[Start of section]

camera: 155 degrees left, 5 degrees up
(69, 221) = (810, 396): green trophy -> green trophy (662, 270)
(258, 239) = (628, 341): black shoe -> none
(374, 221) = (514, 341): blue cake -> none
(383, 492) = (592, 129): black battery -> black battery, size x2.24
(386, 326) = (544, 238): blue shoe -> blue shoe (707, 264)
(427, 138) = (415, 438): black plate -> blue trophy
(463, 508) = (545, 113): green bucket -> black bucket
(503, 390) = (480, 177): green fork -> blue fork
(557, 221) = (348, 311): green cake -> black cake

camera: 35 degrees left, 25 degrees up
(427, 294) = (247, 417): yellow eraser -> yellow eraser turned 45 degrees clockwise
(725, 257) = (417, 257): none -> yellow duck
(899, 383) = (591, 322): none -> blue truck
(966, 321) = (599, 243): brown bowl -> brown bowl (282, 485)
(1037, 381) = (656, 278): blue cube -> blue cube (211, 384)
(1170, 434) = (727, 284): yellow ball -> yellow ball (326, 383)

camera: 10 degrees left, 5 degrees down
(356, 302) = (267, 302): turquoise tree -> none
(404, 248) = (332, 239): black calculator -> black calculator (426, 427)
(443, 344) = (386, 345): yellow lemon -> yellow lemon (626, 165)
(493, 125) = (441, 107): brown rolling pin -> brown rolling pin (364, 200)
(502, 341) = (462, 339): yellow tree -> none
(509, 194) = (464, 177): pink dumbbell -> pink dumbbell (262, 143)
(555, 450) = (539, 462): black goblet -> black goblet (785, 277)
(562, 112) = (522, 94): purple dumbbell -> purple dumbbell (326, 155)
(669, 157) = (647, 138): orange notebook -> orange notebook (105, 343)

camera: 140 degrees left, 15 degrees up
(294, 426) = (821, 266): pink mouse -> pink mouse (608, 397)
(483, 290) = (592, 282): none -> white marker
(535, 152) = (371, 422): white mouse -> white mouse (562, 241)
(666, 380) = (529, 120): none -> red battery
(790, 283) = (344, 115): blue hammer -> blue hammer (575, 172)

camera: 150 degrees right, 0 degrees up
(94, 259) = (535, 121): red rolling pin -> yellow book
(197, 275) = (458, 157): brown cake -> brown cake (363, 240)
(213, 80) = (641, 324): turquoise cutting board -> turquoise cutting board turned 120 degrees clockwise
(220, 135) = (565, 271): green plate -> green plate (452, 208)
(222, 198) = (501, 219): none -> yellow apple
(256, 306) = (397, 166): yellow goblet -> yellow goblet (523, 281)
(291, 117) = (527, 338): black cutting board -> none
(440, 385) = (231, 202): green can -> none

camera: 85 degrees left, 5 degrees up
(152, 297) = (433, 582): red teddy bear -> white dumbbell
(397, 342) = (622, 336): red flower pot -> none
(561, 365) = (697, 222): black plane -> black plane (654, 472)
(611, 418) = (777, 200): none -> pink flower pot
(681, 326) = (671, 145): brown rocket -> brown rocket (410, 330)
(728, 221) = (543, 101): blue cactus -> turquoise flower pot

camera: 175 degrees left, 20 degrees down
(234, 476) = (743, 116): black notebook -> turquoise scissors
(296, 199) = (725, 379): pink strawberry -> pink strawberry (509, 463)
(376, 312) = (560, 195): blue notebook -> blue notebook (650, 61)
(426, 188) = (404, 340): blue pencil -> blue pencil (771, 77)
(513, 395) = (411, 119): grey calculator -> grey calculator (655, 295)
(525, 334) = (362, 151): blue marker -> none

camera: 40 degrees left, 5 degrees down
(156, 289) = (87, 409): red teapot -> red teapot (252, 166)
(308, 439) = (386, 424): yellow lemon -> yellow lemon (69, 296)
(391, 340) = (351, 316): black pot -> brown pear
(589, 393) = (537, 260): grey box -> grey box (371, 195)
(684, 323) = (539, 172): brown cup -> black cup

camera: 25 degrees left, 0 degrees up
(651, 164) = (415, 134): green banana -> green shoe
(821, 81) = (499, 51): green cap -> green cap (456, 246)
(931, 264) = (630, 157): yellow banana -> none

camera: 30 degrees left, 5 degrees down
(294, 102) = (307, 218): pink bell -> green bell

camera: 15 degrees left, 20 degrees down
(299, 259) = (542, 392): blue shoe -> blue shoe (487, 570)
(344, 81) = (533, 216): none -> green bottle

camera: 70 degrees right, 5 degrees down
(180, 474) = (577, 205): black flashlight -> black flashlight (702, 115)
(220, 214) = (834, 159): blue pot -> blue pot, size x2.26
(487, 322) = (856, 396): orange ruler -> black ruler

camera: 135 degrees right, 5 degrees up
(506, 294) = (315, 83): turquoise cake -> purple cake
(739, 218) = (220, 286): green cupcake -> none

[End of section]

» **WHAT THE TASK REQUIRES**:
Each line above should be reproduced exactly, with nothing omitted.

» **TASK SOLUTION**:
camera: 155 degrees left, 5 degrees up
(69, 221) = (810, 396): green trophy -> green trophy (662, 270)
(258, 239) = (628, 341): black shoe -> none
(374, 221) = (514, 341): blue cake -> none
(383, 492) = (592, 129): black battery -> black battery, size x2.24
(386, 326) = (544, 238): blue shoe -> blue shoe (707, 264)
(427, 138) = (415, 438): black plate -> blue trophy
(463, 508) = (545, 113): green bucket -> black bucket
(503, 390) = (480, 177): green fork -> blue fork
(557, 221) = (348, 311): green cake -> black cake

camera: 35 degrees left, 25 degrees up
(427, 294) = (247, 417): yellow eraser -> yellow eraser turned 45 degrees clockwise
(725, 257) = (417, 257): none -> yellow duck
(899, 383) = (591, 322): none -> blue truck
(966, 321) = (599, 243): brown bowl -> brown bowl (282, 485)
(1037, 381) = (656, 278): blue cube -> blue cube (211, 384)
(1170, 434) = (727, 284): yellow ball -> yellow ball (326, 383)

camera: 10 degrees left, 5 degrees down
(356, 302) = (267, 302): turquoise tree -> none
(404, 248) = (332, 239): black calculator -> black calculator (426, 427)
(443, 344) = (386, 345): yellow lemon -> yellow lemon (626, 165)
(493, 125) = (441, 107): brown rolling pin -> brown rolling pin (364, 200)
(502, 341) = (462, 339): yellow tree -> none
(509, 194) = (464, 177): pink dumbbell -> pink dumbbell (262, 143)
(555, 450) = (539, 462): black goblet -> black goblet (785, 277)
(562, 112) = (522, 94): purple dumbbell -> purple dumbbell (326, 155)
(669, 157) = (647, 138): orange notebook -> orange notebook (105, 343)

camera: 140 degrees left, 15 degrees up
(294, 426) = (821, 266): pink mouse -> pink mouse (608, 397)
(483, 290) = (592, 282): none -> white marker
(535, 152) = (371, 422): white mouse -> white mouse (562, 241)
(666, 380) = (529, 120): none -> red battery
(790, 283) = (344, 115): blue hammer -> blue hammer (575, 172)

camera: 150 degrees right, 0 degrees up
(94, 259) = (535, 121): red rolling pin -> yellow book
(197, 275) = (458, 157): brown cake -> brown cake (363, 240)
(213, 80) = (641, 324): turquoise cutting board -> turquoise cutting board turned 120 degrees clockwise
(220, 135) = (565, 271): green plate -> green plate (452, 208)
(222, 198) = (501, 219): none -> yellow apple
(256, 306) = (397, 166): yellow goblet -> yellow goblet (523, 281)
(291, 117) = (527, 338): black cutting board -> none
(440, 385) = (231, 202): green can -> none

camera: 85 degrees left, 5 degrees up
(152, 297) = (433, 582): red teddy bear -> white dumbbell
(397, 342) = (622, 336): red flower pot -> none
(561, 365) = (697, 222): black plane -> black plane (654, 472)
(611, 418) = (777, 200): none -> pink flower pot
(681, 326) = (671, 145): brown rocket -> brown rocket (410, 330)
(728, 221) = (543, 101): blue cactus -> turquoise flower pot

camera: 175 degrees left, 20 degrees down
(234, 476) = (743, 116): black notebook -> turquoise scissors
(296, 199) = (725, 379): pink strawberry -> pink strawberry (509, 463)
(376, 312) = (560, 195): blue notebook -> blue notebook (650, 61)
(426, 188) = (404, 340): blue pencil -> blue pencil (771, 77)
(513, 395) = (411, 119): grey calculator -> grey calculator (655, 295)
(525, 334) = (362, 151): blue marker -> none

camera: 40 degrees left, 5 degrees down
(156, 289) = (87, 409): red teapot -> red teapot (252, 166)
(308, 439) = (386, 424): yellow lemon -> yellow lemon (69, 296)
(391, 340) = (351, 316): black pot -> brown pear
(589, 393) = (537, 260): grey box -> grey box (371, 195)
(684, 323) = (539, 172): brown cup -> black cup

camera: 25 degrees left, 0 degrees up
(651, 164) = (415, 134): green banana -> green shoe
(821, 81) = (499, 51): green cap -> green cap (456, 246)
(931, 264) = (630, 157): yellow banana -> none

camera: 30 degrees left, 5 degrees down
(294, 102) = (307, 218): pink bell -> green bell

camera: 15 degrees left, 20 degrees down
(299, 259) = (542, 392): blue shoe -> blue shoe (487, 570)
(344, 81) = (533, 216): none -> green bottle

camera: 70 degrees right, 5 degrees down
(180, 474) = (577, 205): black flashlight -> black flashlight (702, 115)
(220, 214) = (834, 159): blue pot -> blue pot, size x2.26
(487, 322) = (856, 396): orange ruler -> black ruler

camera: 135 degrees right, 5 degrees up
(506, 294) = (315, 83): turquoise cake -> purple cake
(739, 218) = (220, 286): green cupcake -> none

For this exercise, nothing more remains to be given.